== Segment start ==
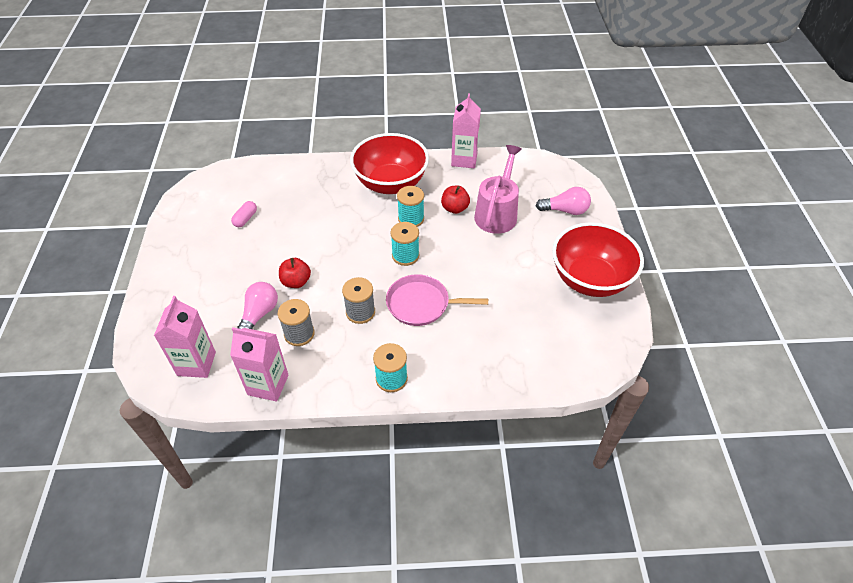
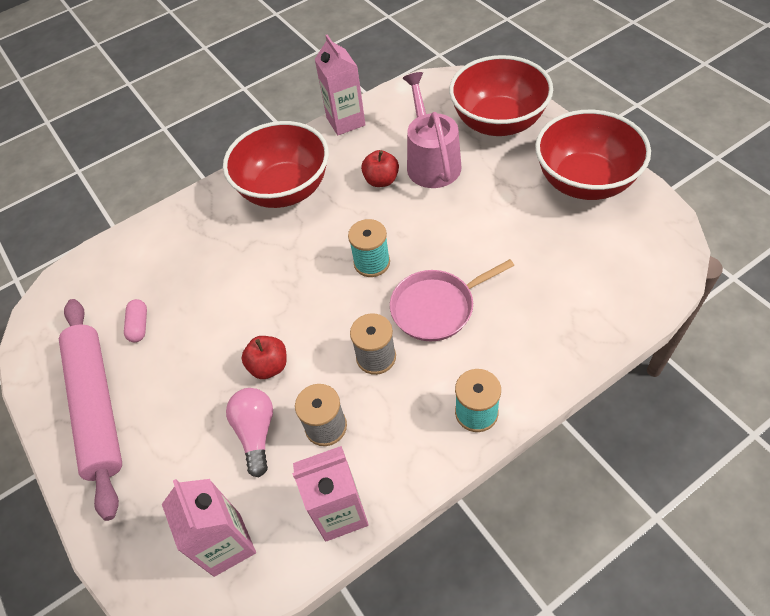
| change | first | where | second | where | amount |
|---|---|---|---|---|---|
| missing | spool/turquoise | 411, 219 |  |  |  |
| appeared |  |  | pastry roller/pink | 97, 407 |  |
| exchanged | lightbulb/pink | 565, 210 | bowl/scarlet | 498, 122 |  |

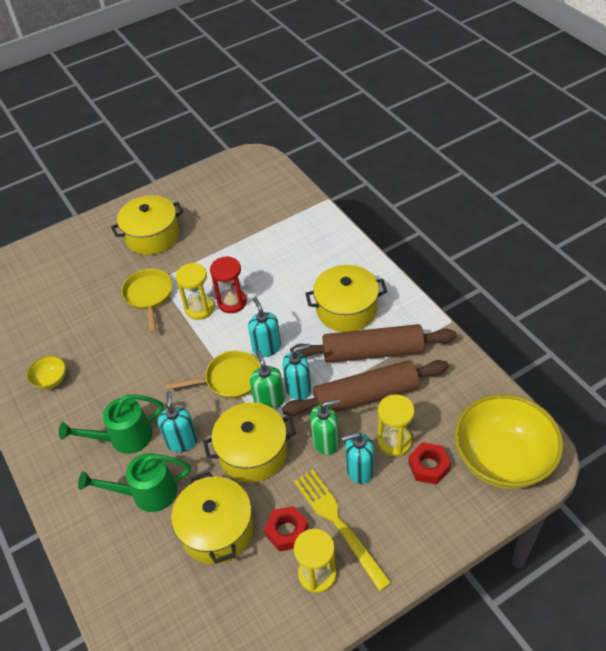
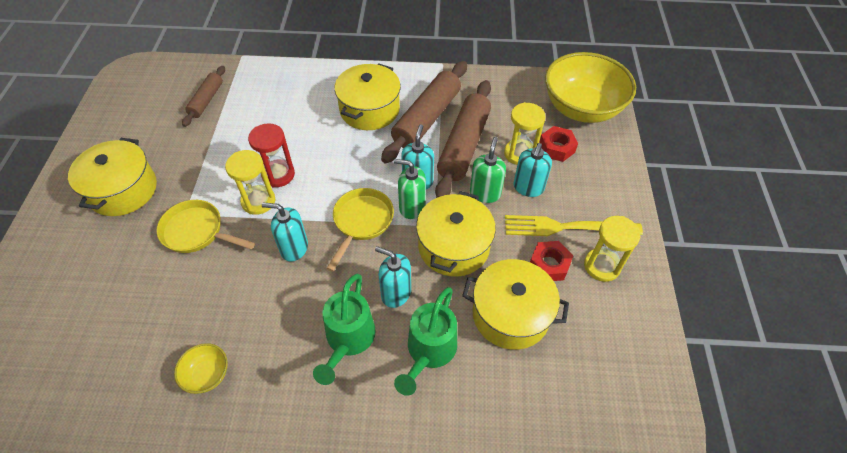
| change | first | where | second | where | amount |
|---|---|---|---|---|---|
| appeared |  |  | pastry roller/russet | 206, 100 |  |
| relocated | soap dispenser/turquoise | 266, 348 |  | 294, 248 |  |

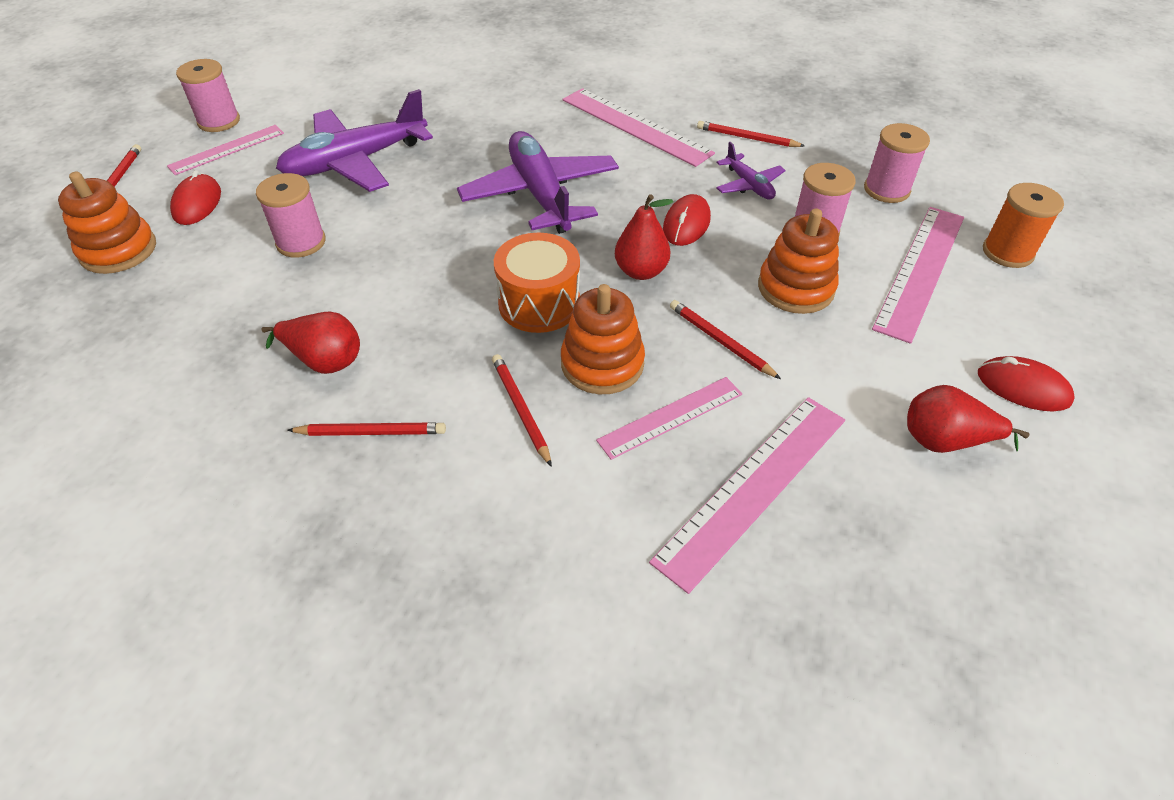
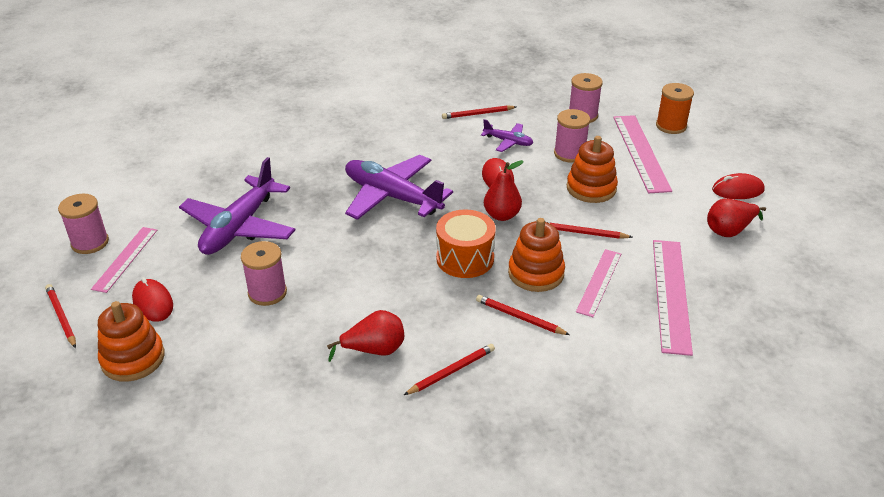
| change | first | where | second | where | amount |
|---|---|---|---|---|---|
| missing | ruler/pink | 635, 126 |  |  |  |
== Segment end ==
== Segment start ==
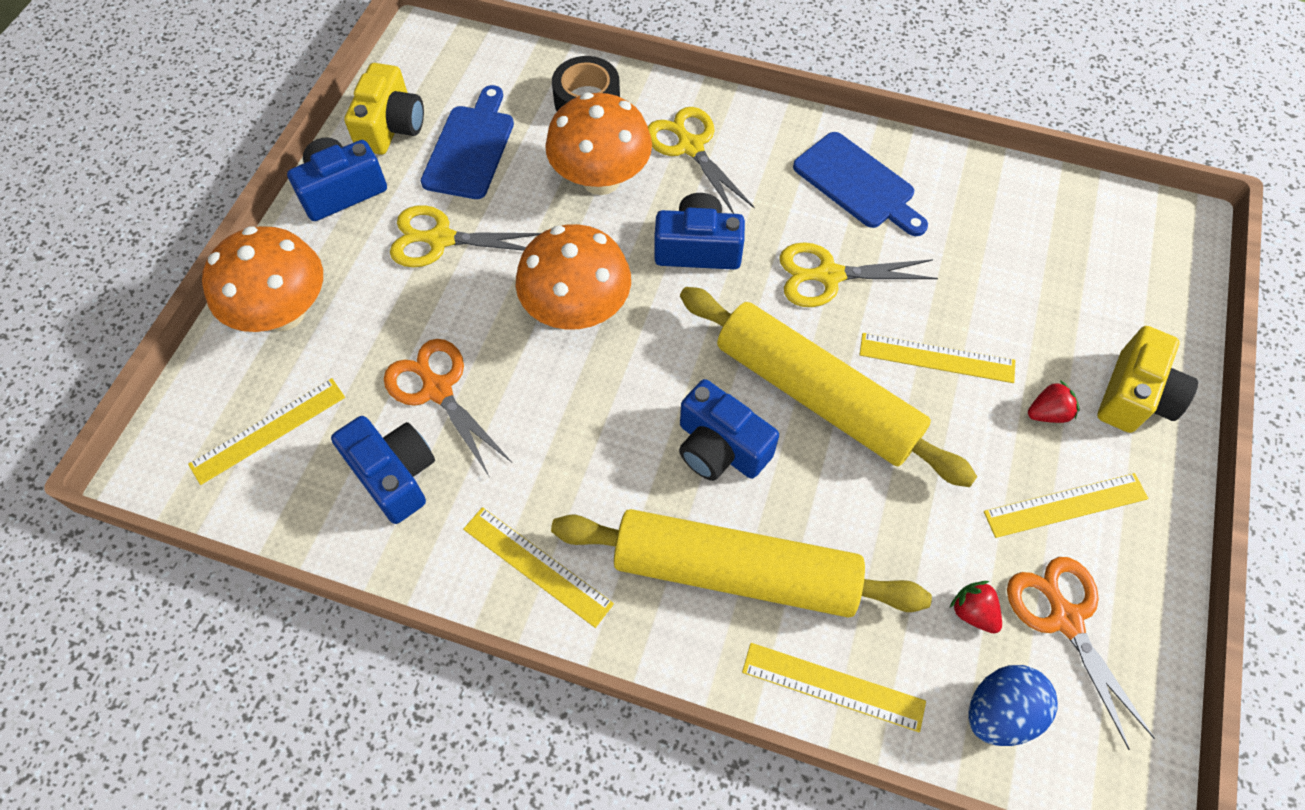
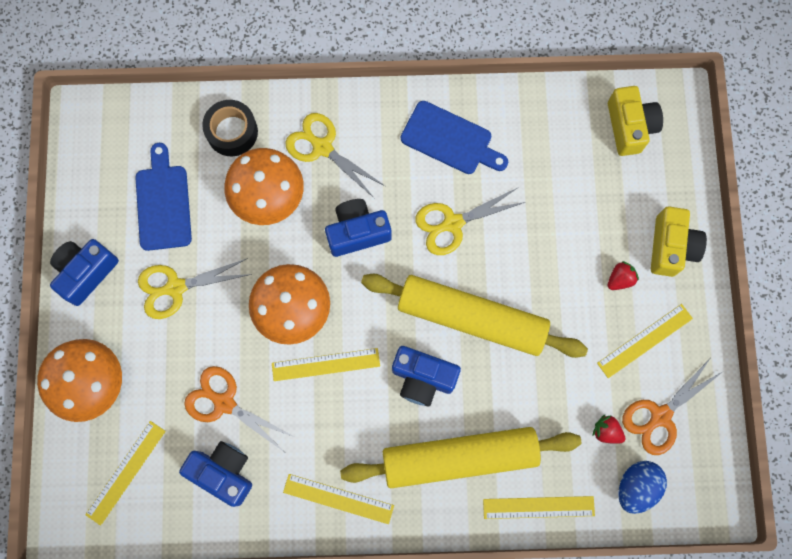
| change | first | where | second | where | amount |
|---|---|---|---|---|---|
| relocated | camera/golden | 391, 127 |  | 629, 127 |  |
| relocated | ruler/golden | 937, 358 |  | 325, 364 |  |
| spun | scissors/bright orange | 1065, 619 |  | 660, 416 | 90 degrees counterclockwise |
== Segment end ==
- WHAT TO WORK ON
Read through the listing and copy each line in which the word "golden" occurs.

- RESULT
| relocated | camera/golden | 391, 127 |  | 629, 127 |  |
| relocated | ruler/golden | 937, 358 |  | 325, 364 |  |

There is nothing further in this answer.